What you are asked to do:
Copy out each of the lines below that contains the string "alto". Case counts.

----

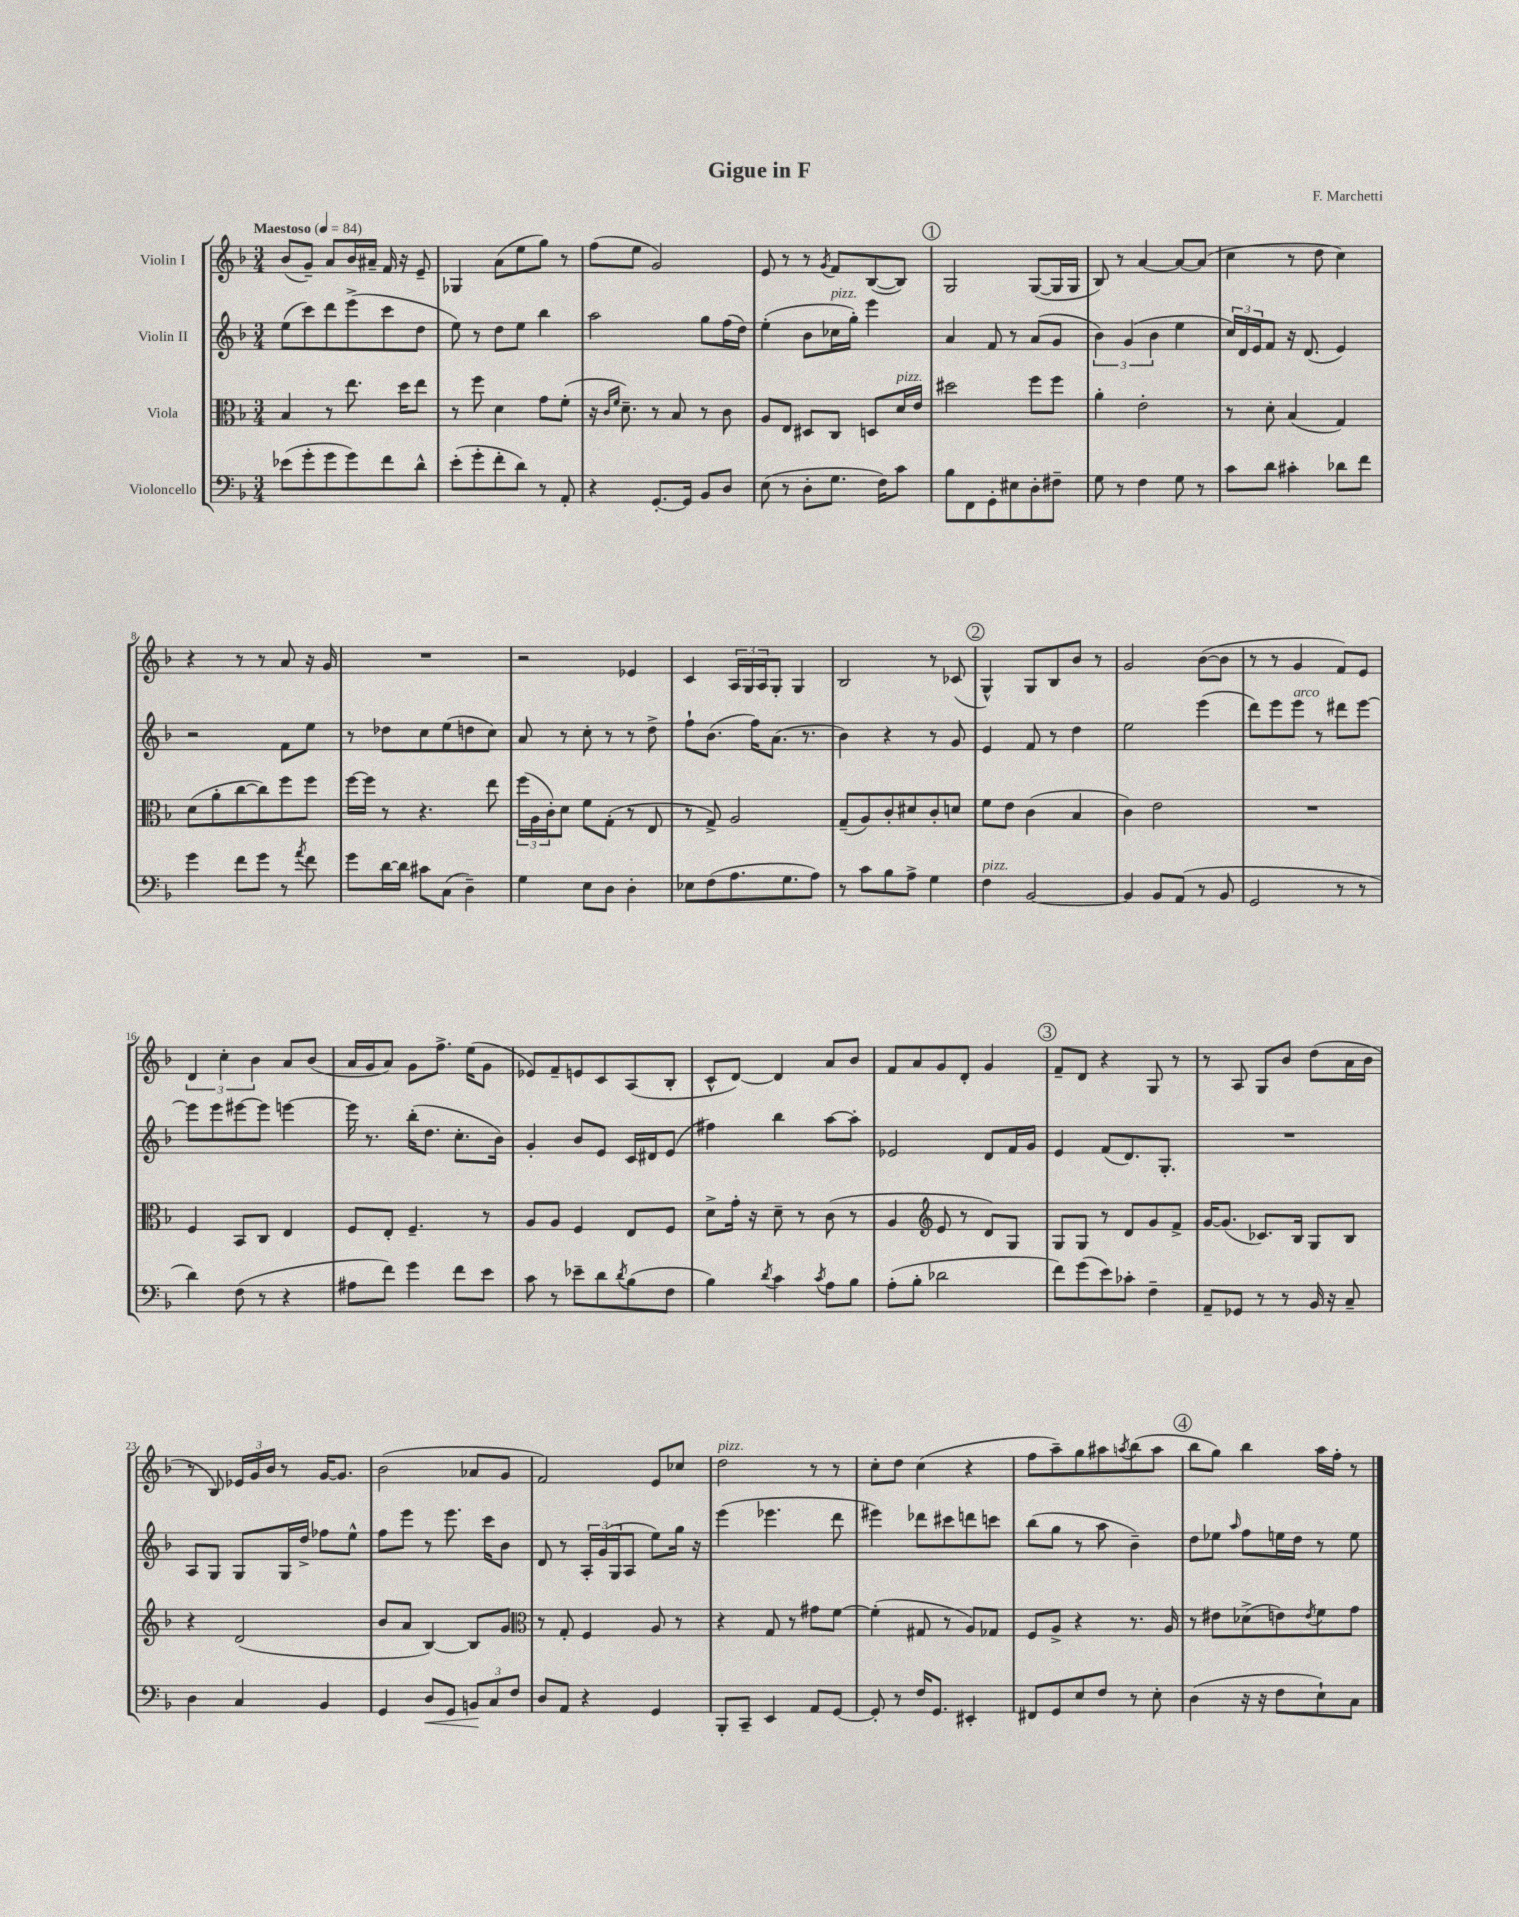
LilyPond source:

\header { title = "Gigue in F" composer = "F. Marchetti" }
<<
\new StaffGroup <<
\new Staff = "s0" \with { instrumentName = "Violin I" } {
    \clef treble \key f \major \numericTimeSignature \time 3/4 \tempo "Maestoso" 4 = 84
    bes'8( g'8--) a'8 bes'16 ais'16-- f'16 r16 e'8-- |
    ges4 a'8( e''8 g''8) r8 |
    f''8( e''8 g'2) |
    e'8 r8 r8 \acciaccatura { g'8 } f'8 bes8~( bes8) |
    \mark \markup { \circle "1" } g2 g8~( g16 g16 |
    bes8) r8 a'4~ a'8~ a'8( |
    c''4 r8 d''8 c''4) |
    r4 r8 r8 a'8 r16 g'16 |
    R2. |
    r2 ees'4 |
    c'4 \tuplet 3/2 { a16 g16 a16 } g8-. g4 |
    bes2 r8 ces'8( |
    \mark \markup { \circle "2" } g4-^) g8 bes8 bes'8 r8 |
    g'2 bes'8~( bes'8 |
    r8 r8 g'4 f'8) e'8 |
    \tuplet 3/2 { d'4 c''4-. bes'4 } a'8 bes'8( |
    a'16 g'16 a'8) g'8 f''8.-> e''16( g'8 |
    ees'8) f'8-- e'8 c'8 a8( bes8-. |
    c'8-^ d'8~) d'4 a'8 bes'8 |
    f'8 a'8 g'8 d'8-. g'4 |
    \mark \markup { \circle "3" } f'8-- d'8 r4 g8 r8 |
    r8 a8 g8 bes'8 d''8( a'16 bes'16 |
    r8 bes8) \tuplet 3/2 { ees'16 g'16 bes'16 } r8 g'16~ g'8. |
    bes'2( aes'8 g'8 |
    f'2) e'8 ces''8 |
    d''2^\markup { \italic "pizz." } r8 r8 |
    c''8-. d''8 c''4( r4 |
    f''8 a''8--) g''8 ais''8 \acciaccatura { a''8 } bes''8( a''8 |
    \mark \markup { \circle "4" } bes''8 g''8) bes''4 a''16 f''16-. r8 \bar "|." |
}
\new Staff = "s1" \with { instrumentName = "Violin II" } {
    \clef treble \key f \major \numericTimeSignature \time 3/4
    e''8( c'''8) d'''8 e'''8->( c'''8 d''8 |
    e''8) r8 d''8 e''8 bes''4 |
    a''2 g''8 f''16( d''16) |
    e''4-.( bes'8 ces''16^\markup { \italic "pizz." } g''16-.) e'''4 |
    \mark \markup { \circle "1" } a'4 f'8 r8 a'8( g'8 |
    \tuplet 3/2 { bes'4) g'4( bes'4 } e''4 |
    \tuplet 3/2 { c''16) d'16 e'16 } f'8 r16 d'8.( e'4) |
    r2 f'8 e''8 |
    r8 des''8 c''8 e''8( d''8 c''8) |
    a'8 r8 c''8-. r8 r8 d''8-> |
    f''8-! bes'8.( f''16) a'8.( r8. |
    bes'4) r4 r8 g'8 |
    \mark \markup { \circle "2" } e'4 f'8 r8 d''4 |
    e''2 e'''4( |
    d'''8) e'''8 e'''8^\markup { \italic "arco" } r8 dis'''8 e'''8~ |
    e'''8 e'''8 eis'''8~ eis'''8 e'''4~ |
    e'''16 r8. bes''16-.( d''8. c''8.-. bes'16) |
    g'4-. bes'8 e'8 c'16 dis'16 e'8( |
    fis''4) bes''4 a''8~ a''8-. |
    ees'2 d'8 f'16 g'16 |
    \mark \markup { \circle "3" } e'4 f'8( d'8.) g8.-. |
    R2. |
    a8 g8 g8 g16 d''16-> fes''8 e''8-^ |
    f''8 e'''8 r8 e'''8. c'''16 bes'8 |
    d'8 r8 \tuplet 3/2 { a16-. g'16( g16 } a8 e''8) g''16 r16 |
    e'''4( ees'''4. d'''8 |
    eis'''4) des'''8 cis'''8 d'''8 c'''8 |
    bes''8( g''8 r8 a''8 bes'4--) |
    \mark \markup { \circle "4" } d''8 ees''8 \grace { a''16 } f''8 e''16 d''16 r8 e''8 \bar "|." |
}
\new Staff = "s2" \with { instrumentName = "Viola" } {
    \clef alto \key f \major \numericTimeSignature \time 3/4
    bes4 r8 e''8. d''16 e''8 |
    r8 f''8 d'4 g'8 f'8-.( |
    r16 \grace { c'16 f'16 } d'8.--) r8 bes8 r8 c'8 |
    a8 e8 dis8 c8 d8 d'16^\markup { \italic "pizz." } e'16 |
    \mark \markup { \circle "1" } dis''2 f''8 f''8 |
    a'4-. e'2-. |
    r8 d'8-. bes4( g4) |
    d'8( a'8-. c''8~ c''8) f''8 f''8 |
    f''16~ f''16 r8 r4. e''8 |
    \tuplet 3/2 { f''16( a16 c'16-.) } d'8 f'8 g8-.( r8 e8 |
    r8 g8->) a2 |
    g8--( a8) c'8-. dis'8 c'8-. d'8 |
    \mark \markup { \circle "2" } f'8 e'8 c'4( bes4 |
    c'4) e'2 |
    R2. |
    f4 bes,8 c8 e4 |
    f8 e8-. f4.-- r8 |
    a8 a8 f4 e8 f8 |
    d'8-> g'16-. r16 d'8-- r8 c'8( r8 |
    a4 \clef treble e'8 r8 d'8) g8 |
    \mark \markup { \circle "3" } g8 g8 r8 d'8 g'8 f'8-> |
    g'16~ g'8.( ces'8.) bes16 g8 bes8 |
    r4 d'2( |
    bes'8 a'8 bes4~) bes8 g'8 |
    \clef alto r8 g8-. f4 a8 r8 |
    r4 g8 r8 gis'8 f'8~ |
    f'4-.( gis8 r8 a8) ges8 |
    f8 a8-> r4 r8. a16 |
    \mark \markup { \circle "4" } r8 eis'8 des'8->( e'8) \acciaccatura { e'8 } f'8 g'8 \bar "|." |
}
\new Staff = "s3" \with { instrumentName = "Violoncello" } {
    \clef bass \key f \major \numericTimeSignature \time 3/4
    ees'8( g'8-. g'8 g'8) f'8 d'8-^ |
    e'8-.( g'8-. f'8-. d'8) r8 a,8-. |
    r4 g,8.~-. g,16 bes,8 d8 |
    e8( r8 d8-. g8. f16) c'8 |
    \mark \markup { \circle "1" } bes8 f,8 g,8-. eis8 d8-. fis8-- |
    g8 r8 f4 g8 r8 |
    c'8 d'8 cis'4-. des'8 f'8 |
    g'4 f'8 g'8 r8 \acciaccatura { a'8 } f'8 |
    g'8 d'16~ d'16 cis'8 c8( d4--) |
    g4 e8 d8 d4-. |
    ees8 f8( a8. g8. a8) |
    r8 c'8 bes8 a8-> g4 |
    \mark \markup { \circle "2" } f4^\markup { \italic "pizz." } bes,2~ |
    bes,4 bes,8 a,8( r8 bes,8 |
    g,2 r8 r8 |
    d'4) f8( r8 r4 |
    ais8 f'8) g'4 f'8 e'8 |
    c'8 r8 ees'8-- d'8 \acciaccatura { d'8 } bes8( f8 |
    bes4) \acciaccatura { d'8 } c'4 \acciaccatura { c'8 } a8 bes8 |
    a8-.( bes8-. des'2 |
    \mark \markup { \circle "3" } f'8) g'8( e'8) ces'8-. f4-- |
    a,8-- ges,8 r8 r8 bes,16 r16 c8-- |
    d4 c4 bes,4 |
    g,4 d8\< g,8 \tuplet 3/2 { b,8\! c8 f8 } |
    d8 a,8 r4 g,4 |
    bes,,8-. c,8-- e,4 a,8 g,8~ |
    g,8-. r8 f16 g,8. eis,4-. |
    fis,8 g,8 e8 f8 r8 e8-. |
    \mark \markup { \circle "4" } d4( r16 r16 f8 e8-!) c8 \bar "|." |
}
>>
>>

----

Output of the exercise:
    \clef alto \key f \major \numericTimeSignature \time 3/4
    \clef alto r8 g8-. f4 a8 r8 |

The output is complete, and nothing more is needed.